» **Exercise details**
Among the entries below, how many lines contain the string "grey"? Only the number, please.
====================
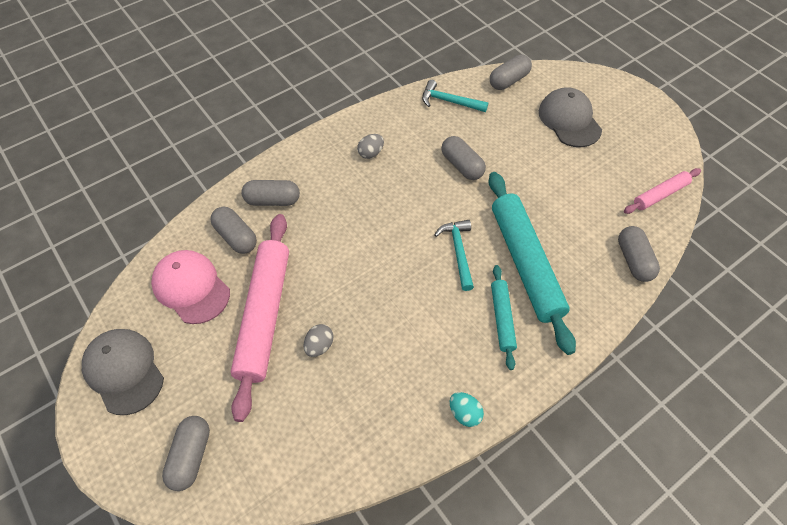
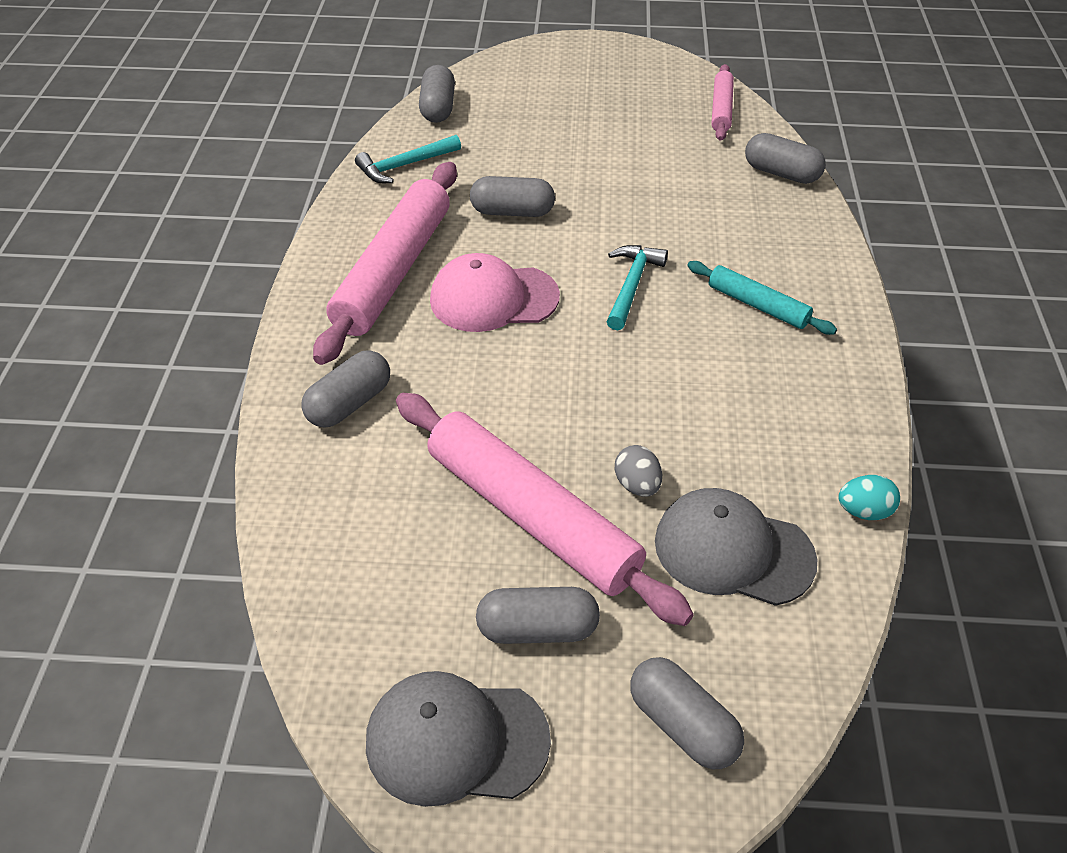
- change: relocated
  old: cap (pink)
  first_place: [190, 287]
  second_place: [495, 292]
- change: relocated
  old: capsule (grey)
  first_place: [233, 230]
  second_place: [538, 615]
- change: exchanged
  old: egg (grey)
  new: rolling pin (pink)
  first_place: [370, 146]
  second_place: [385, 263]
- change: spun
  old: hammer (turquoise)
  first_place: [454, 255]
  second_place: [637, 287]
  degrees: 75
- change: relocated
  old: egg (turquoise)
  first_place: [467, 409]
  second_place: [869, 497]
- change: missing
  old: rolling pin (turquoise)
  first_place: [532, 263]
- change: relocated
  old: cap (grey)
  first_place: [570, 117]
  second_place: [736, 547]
====================
» **Result below**
3